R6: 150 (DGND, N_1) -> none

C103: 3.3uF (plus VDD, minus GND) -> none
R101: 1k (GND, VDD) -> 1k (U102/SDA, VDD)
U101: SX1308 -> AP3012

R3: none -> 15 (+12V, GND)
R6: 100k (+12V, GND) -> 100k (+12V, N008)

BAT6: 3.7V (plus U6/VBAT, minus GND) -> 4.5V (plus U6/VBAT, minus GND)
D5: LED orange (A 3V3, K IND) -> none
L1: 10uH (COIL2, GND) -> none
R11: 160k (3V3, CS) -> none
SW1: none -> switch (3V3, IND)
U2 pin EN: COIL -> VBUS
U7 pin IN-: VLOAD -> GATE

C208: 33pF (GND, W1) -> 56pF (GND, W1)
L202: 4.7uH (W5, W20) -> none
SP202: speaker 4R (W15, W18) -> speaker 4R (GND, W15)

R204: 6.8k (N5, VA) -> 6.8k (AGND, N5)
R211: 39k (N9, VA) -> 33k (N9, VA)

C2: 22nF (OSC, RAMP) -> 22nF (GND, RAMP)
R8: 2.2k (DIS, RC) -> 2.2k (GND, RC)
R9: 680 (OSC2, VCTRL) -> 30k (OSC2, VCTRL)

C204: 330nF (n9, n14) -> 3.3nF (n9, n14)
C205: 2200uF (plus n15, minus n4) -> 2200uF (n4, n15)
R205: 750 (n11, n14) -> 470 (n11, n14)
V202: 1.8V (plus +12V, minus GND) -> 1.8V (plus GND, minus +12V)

▶ Problem
Please repeat each line above exactly.

▶ Response area
R6: 150 (DGND, N_1) -> none

C103: 3.3uF (plus VDD, minus GND) -> none
R101: 1k (GND, VDD) -> 1k (U102/SDA, VDD)
U101: SX1308 -> AP3012

R3: none -> 15 (+12V, GND)
R6: 100k (+12V, GND) -> 100k (+12V, N008)

BAT6: 3.7V (plus U6/VBAT, minus GND) -> 4.5V (plus U6/VBAT, minus GND)
D5: LED orange (A 3V3, K IND) -> none
L1: 10uH (COIL2, GND) -> none
R11: 160k (3V3, CS) -> none
SW1: none -> switch (3V3, IND)
U2 pin EN: COIL -> VBUS
U7 pin IN-: VLOAD -> GATE

C208: 33pF (GND, W1) -> 56pF (GND, W1)
L202: 4.7uH (W5, W20) -> none
SP202: speaker 4R (W15, W18) -> speaker 4R (GND, W15)

R204: 6.8k (N5, VA) -> 6.8k (AGND, N5)
R211: 39k (N9, VA) -> 33k (N9, VA)

C2: 22nF (OSC, RAMP) -> 22nF (GND, RAMP)
R8: 2.2k (DIS, RC) -> 2.2k (GND, RC)
R9: 680 (OSC2, VCTRL) -> 30k (OSC2, VCTRL)

C204: 330nF (n9, n14) -> 3.3nF (n9, n14)
C205: 2200uF (plus n15, minus n4) -> 2200uF (n4, n15)
R205: 750 (n11, n14) -> 470 (n11, n14)
V202: 1.8V (plus +12V, minus GND) -> 1.8V (plus GND, minus +12V)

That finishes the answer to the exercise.